(Beginning of Information supplied)

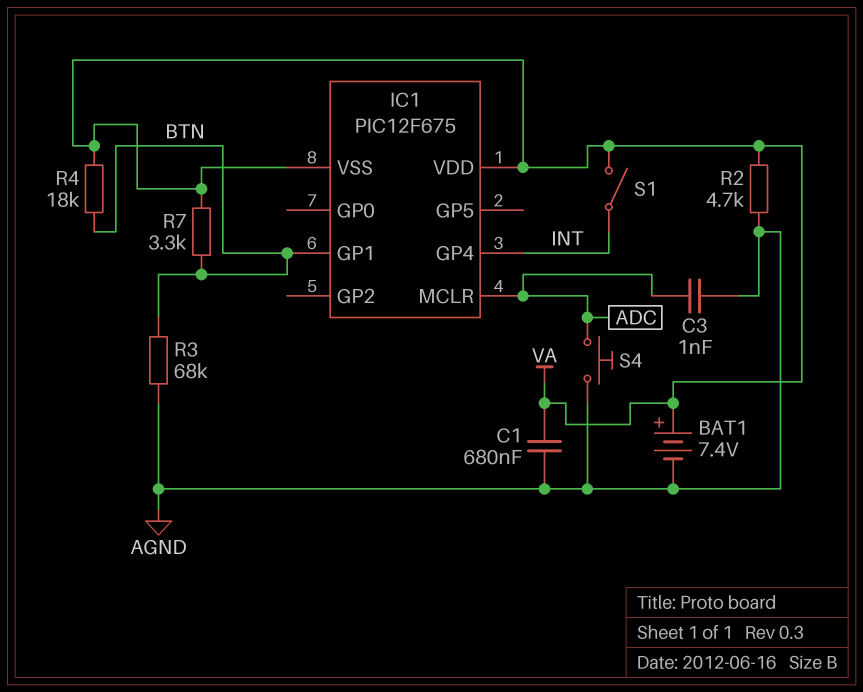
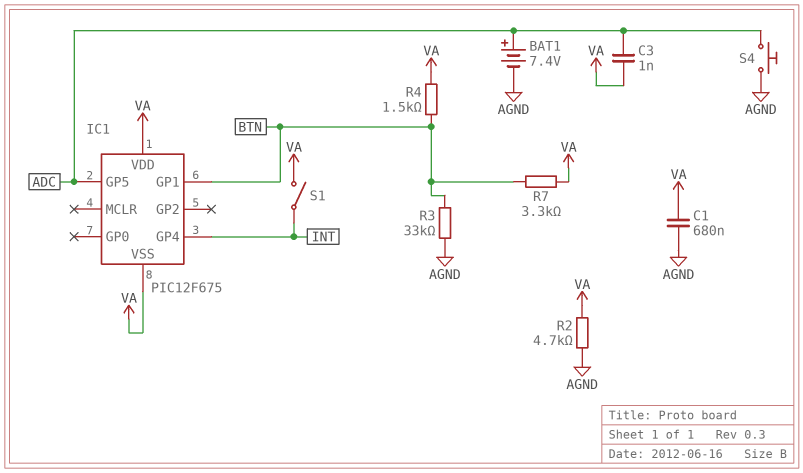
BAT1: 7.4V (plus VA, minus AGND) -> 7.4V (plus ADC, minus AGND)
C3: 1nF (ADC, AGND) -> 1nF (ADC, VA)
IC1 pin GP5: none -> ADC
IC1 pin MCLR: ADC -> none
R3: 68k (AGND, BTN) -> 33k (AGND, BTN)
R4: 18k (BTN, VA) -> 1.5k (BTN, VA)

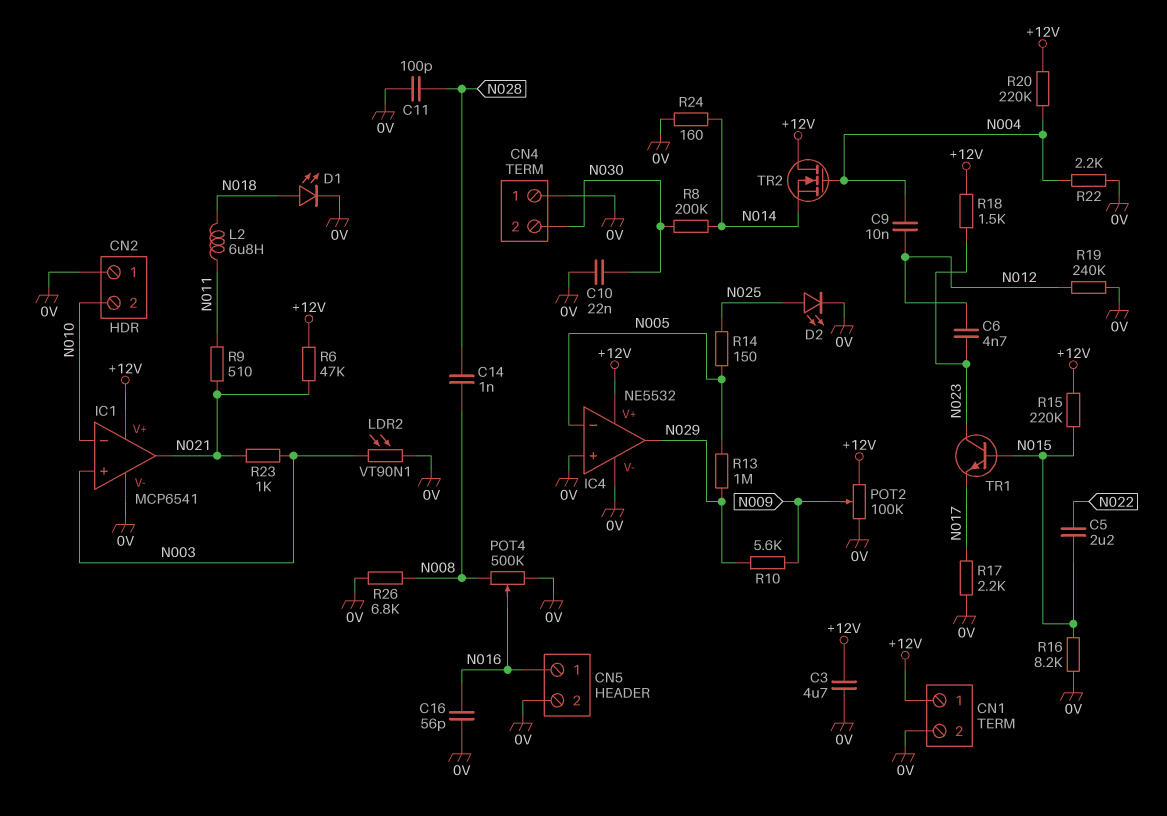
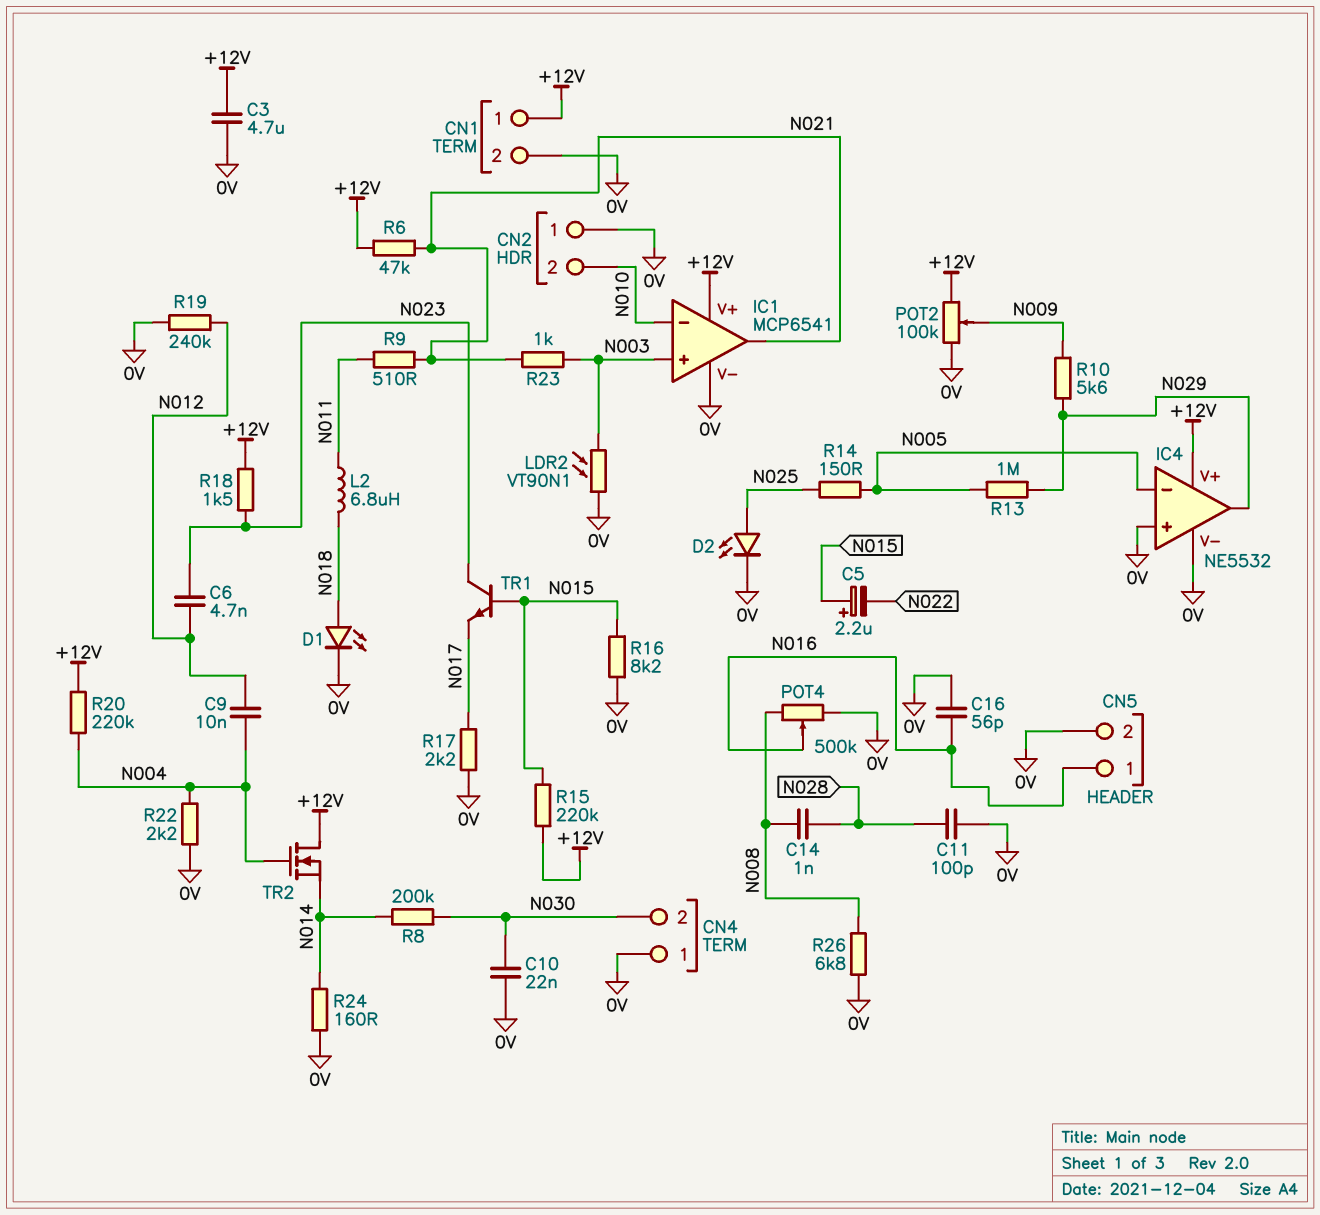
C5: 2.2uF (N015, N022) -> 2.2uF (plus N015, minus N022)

(End of Information supplied)

Work instructions: A complete and exact copy of the records is required. Exclude the pictures.

Answer box:
BAT1: 7.4V (plus VA, minus AGND) -> 7.4V (plus ADC, minus AGND)
C3: 1nF (ADC, AGND) -> 1nF (ADC, VA)
IC1 pin GP5: none -> ADC
IC1 pin MCLR: ADC -> none
R3: 68k (AGND, BTN) -> 33k (AGND, BTN)
R4: 18k (BTN, VA) -> 1.5k (BTN, VA)

C5: 2.2uF (N015, N022) -> 2.2uF (plus N015, minus N022)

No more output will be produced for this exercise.